(Data extracted from a collection)
────────

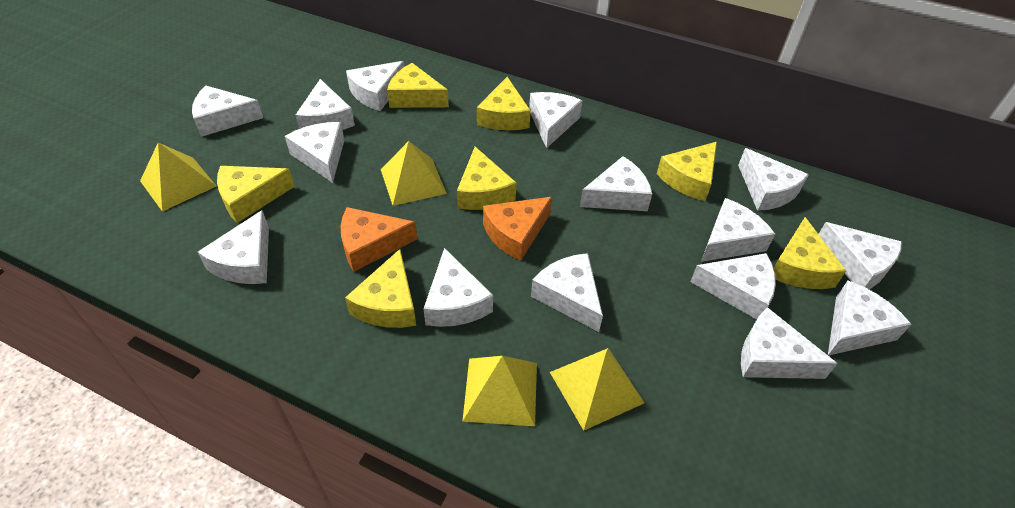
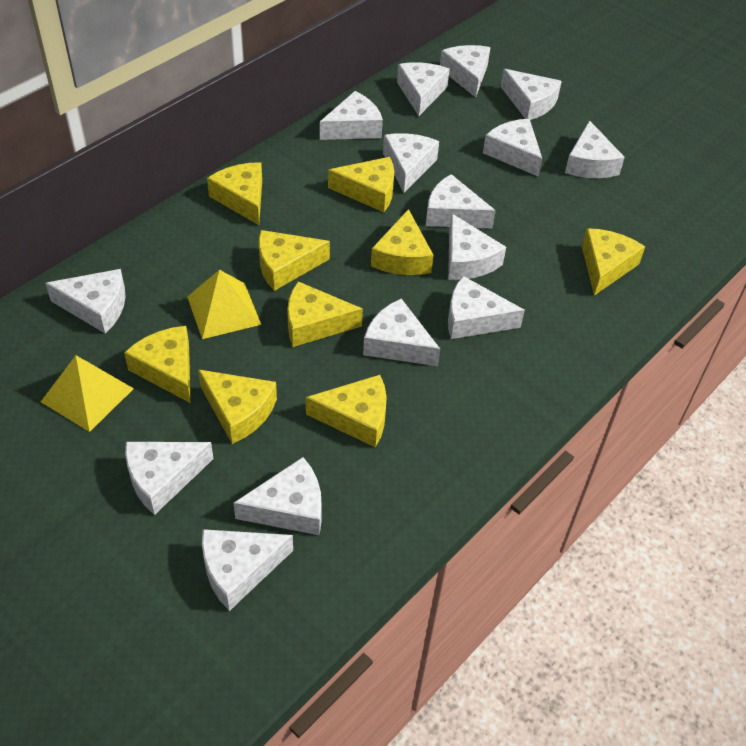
orange cheese: 2 -> 0
yellow cheese: 7 -> 9
yellow pyramid: 4 -> 2

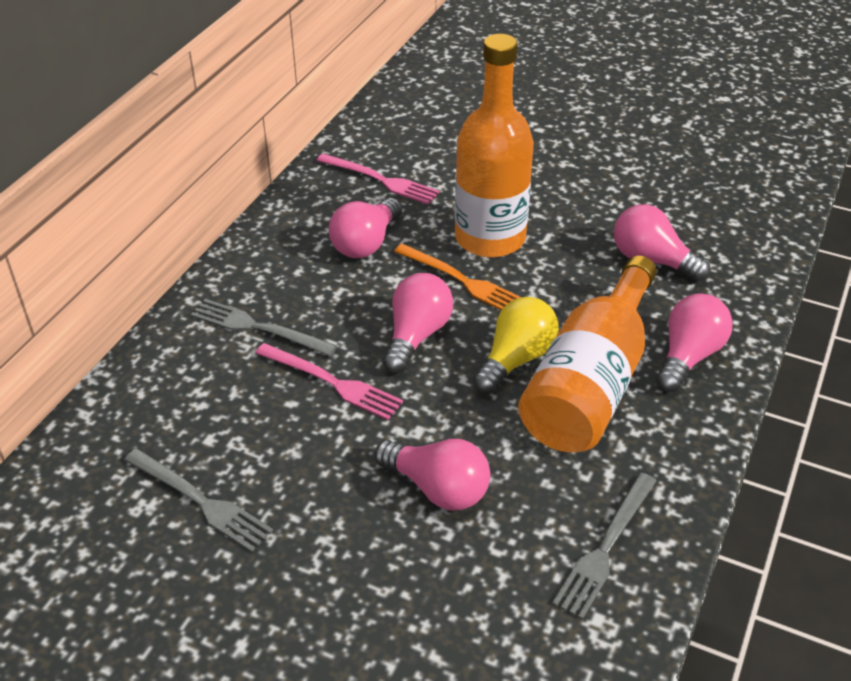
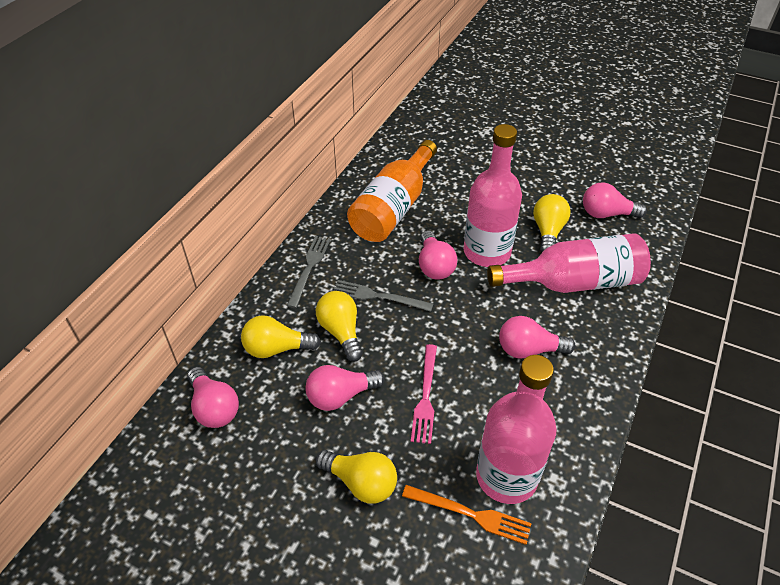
grey fork: 3 -> 2
orange bottle: 2 -> 1
pink bottle: 0 -> 3
pink fork: 2 -> 1
yellow light bulb: 1 -> 4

────────

**Task details**
Each entry above should be printed exactly, and any picture in it left out.

**Written solution**
orange cheese: 2 -> 0
yellow cheese: 7 -> 9
yellow pyramid: 4 -> 2

grey fork: 3 -> 2
orange bottle: 2 -> 1
pink bottle: 0 -> 3
pink fork: 2 -> 1
yellow light bulb: 1 -> 4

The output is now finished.